Below are several records. Retype exactly those lines running from the one with "white carrot [312,381,374,457]" through the one with "yellow box [434,112,473,148]", end lines included, and no others.
▶
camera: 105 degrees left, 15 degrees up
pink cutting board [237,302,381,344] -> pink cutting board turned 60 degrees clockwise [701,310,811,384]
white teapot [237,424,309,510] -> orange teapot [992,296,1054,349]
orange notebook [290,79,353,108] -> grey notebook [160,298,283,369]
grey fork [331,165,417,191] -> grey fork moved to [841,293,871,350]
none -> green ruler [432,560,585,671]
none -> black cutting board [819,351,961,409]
◀
▶
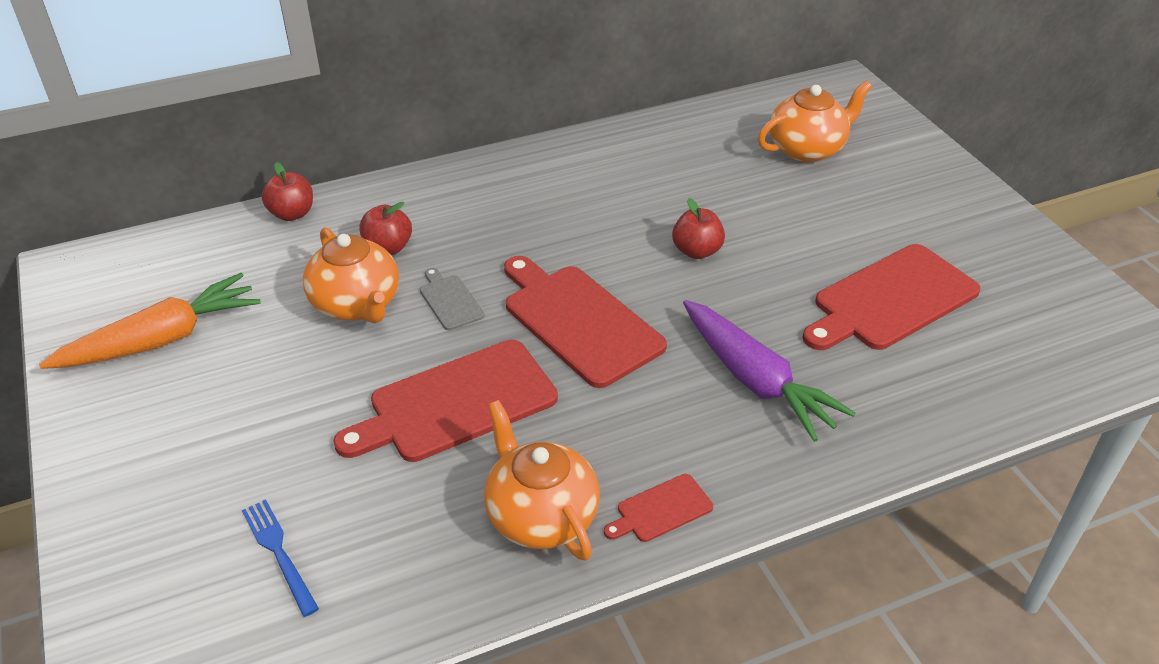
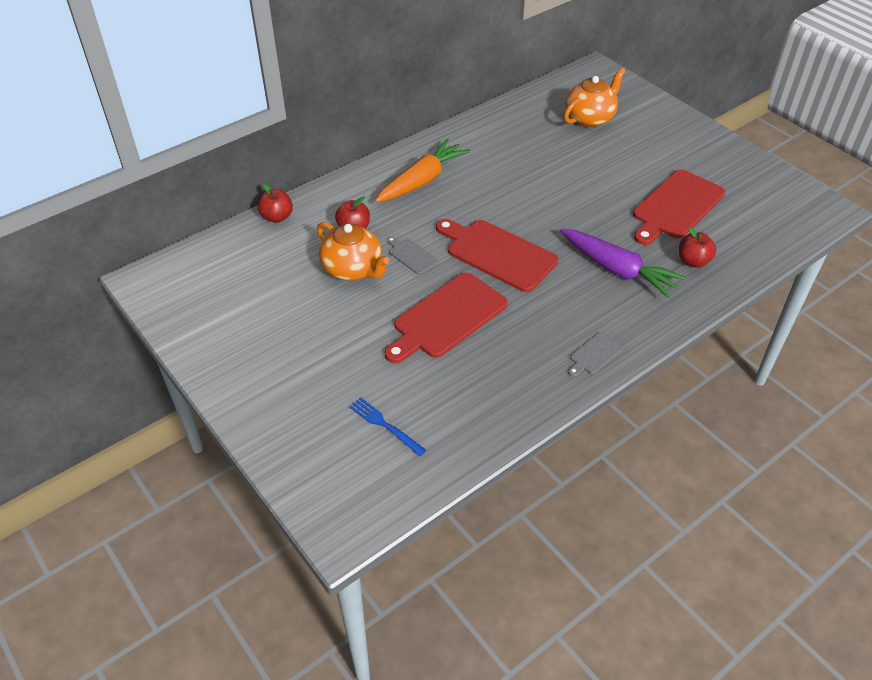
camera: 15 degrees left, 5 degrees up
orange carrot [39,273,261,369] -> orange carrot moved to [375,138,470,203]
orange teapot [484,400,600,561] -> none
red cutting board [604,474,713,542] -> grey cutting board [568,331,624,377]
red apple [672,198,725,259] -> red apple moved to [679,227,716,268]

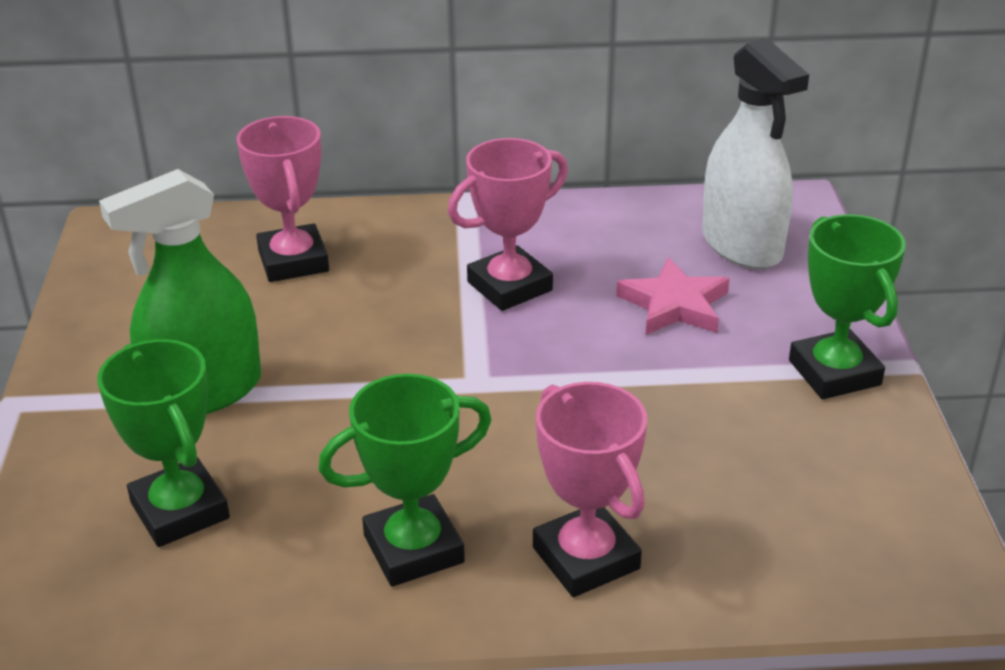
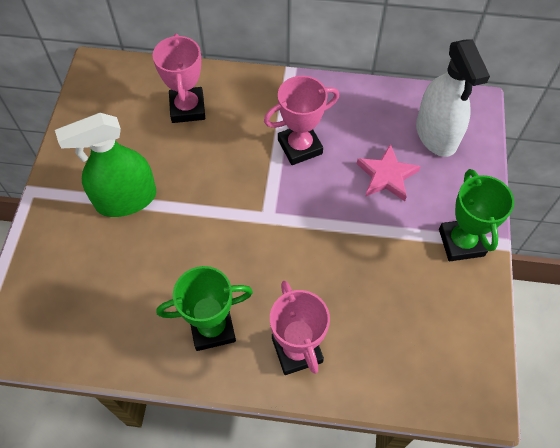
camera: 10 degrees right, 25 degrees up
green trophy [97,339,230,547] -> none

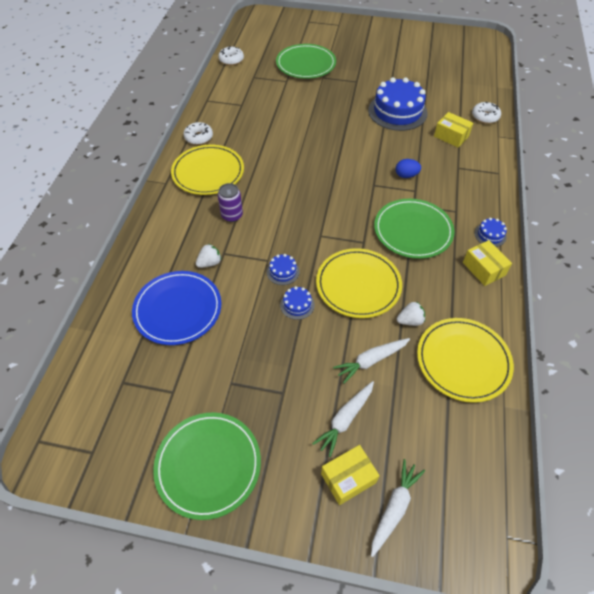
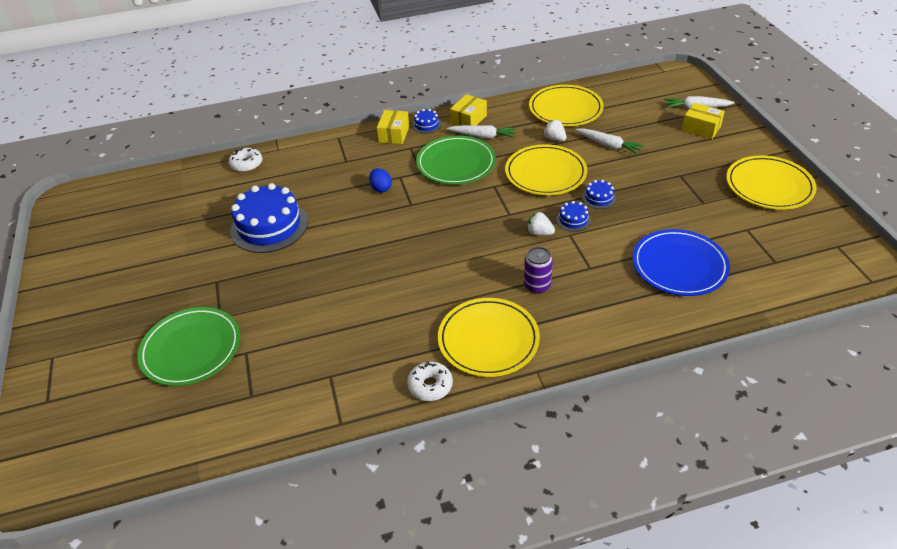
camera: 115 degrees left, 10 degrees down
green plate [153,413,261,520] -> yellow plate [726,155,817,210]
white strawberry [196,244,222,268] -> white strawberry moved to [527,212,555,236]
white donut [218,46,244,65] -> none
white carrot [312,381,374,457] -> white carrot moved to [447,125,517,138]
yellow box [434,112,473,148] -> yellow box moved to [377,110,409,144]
◀
_Final answer_.
white carrot [312,381,374,457] -> white carrot moved to [447,125,517,138]
yellow box [434,112,473,148] -> yellow box moved to [377,110,409,144]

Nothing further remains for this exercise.